*Data in this exercise*
....................

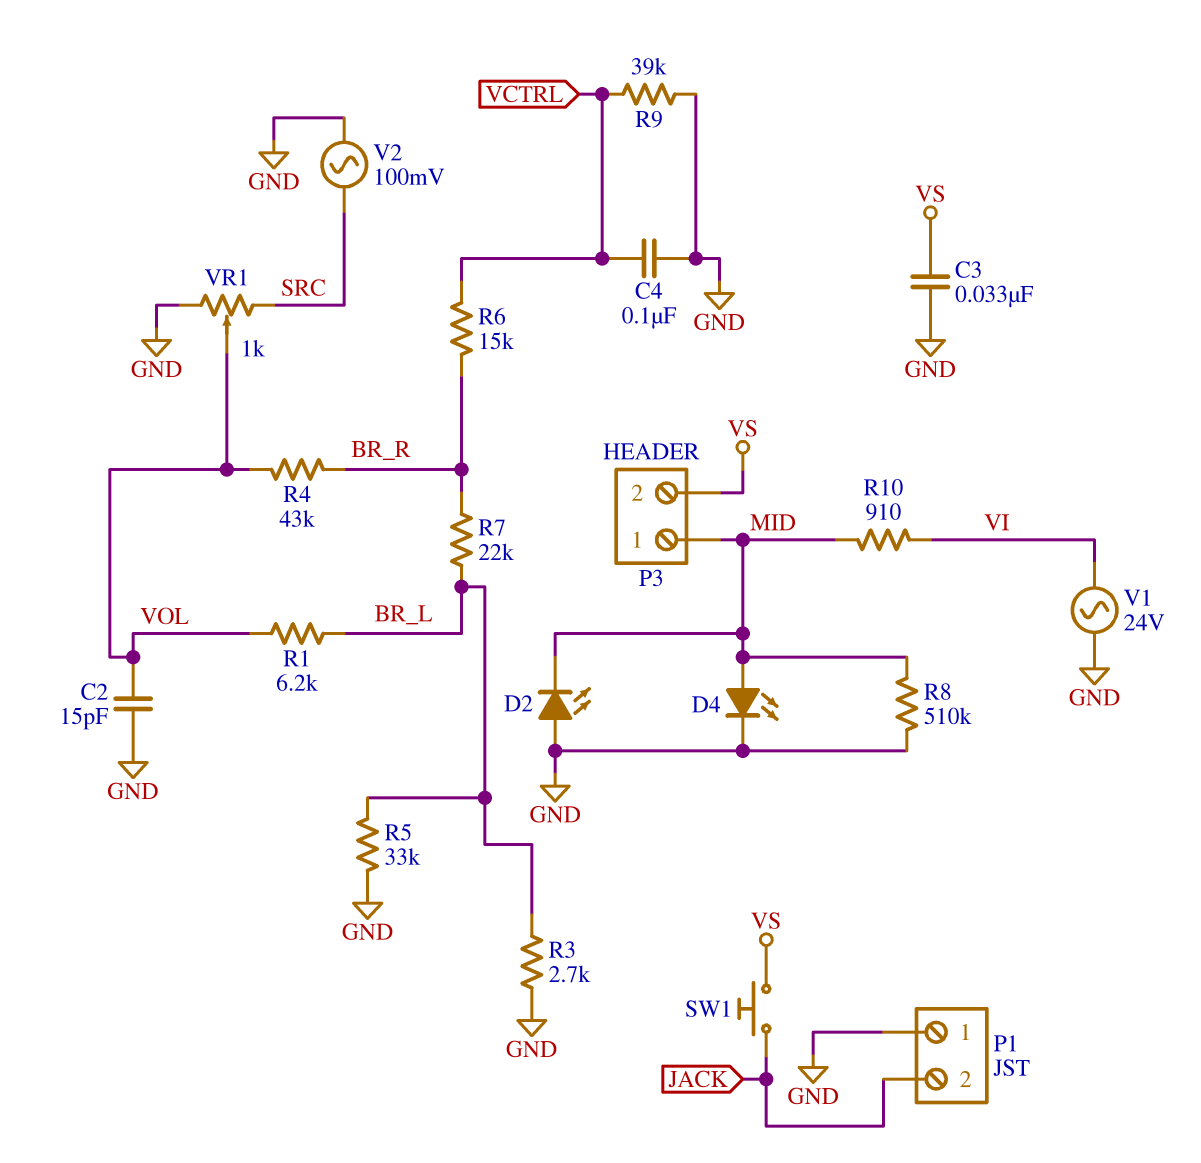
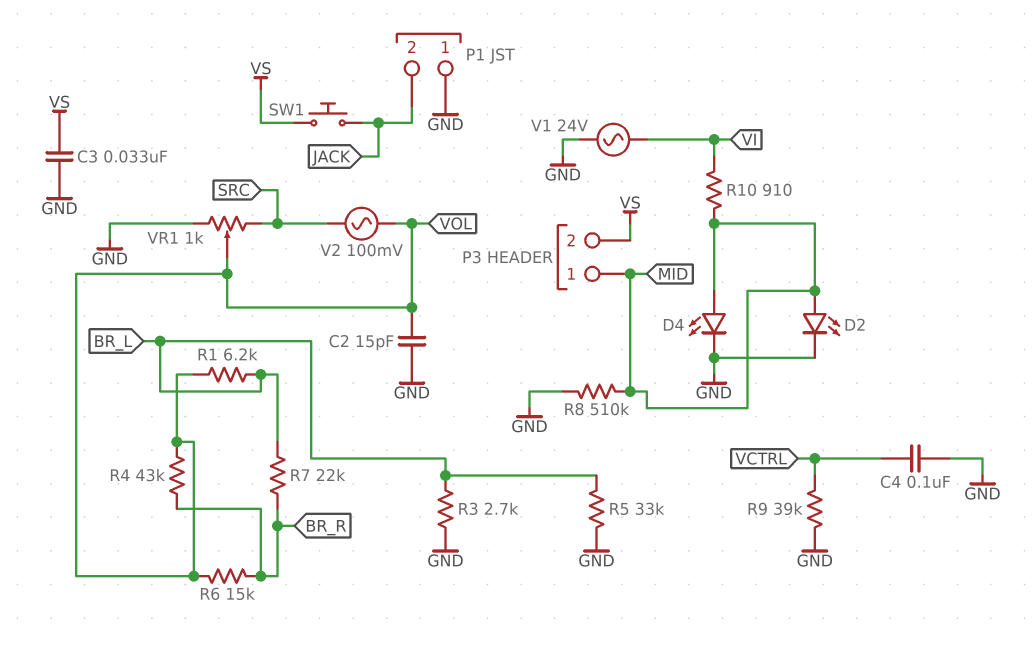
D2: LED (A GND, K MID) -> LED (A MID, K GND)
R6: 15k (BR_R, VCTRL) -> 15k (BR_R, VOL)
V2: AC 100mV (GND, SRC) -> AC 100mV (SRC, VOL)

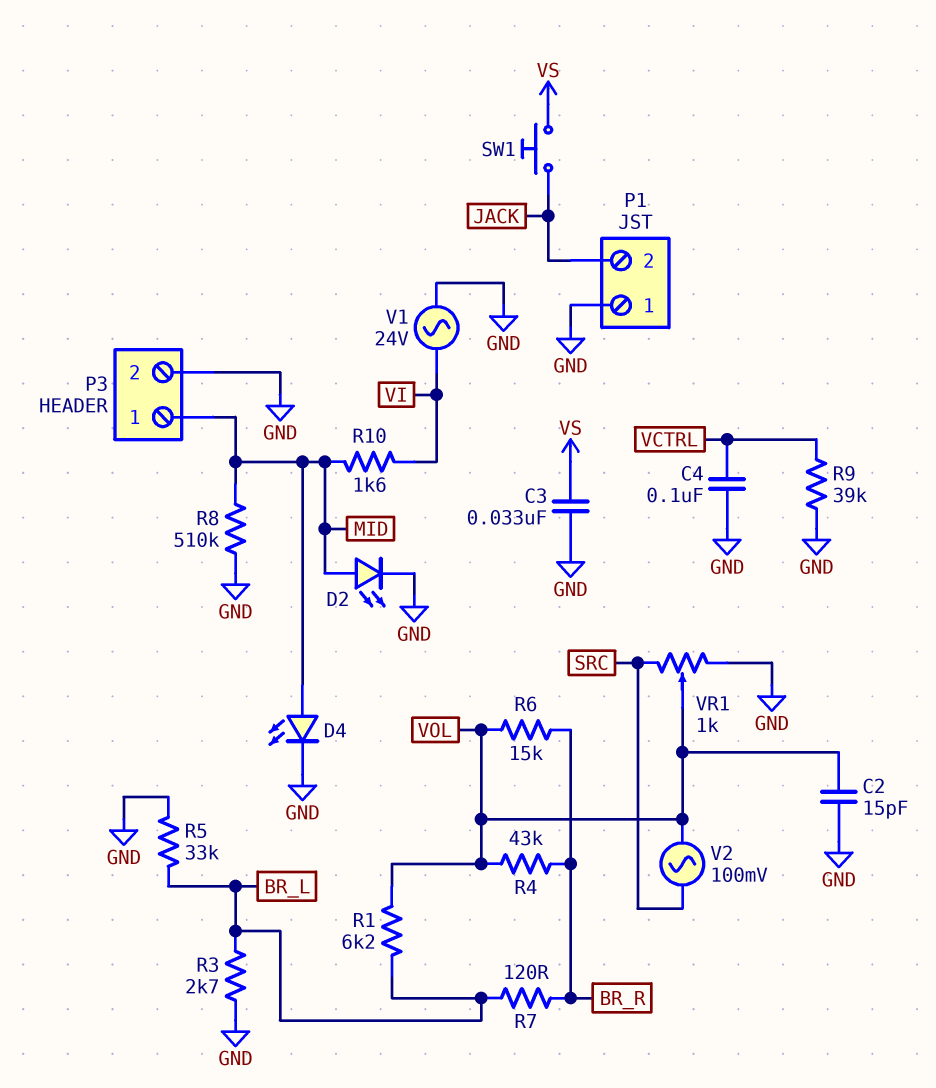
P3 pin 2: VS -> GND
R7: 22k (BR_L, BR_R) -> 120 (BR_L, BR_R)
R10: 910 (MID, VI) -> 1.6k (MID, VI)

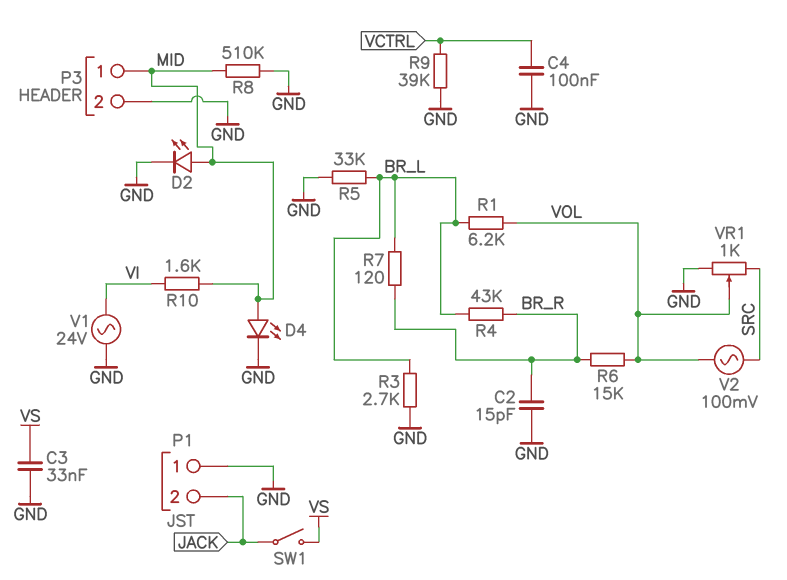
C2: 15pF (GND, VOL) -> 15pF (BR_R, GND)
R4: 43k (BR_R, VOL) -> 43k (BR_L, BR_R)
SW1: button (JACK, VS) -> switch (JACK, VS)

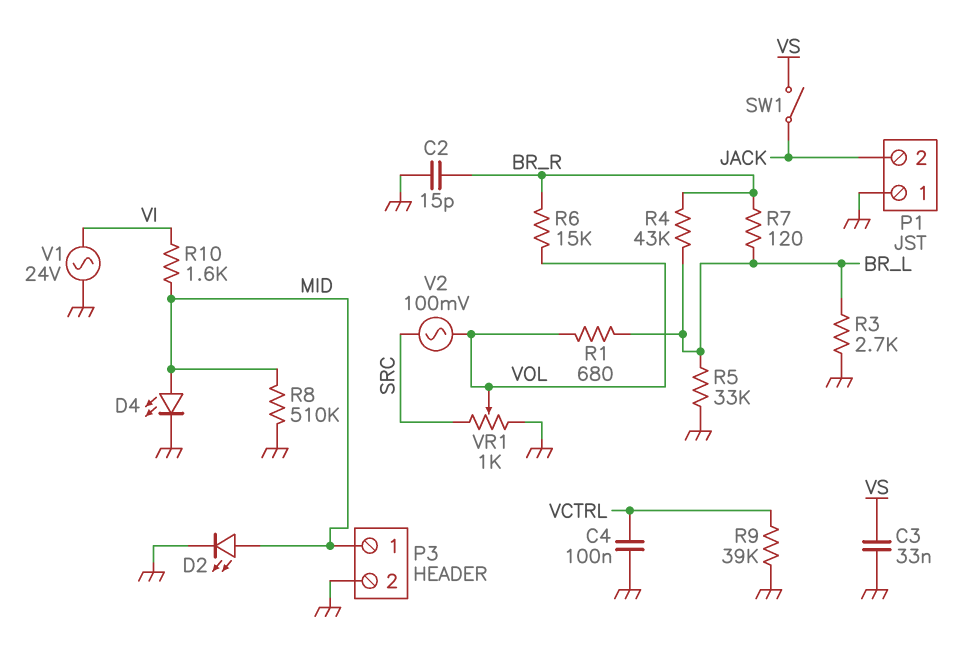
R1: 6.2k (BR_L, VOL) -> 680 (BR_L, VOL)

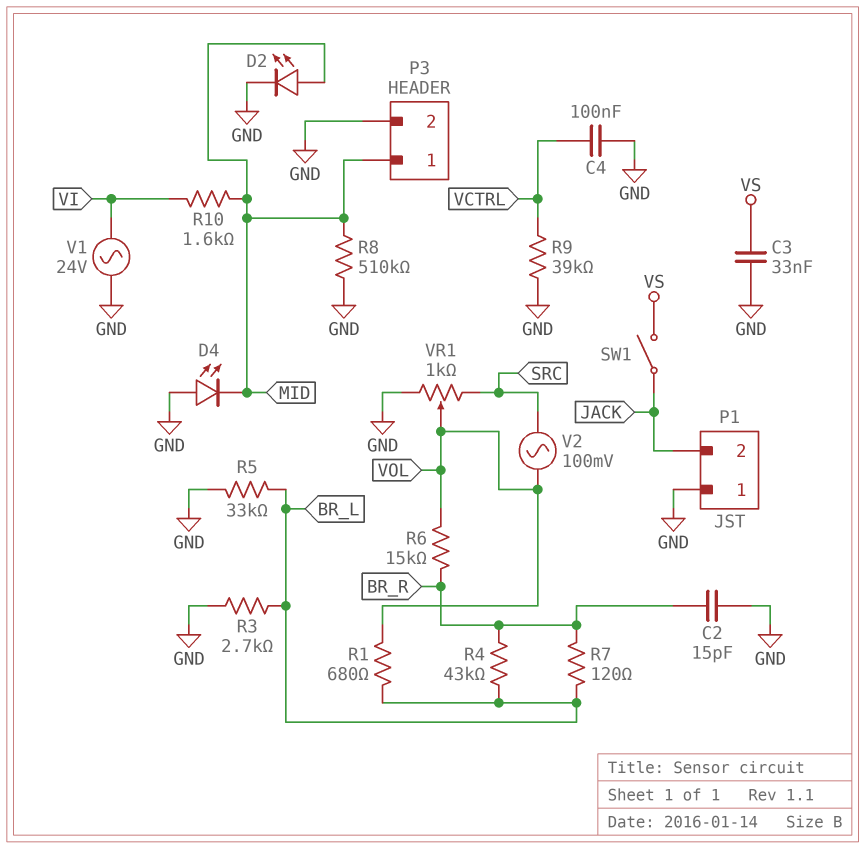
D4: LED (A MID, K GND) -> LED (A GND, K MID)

....................

*Your objective*
I need the lines from the one holding "R4: 43k (BR_R, VOL) -> 43k (BR_L, BR_R)" through the last line of the entries set down exactly, with every picture left out.

*Solution*
R4: 43k (BR_R, VOL) -> 43k (BR_L, BR_R)
SW1: button (JACK, VS) -> switch (JACK, VS)

R1: 6.2k (BR_L, VOL) -> 680 (BR_L, VOL)

D4: LED (A MID, K GND) -> LED (A GND, K MID)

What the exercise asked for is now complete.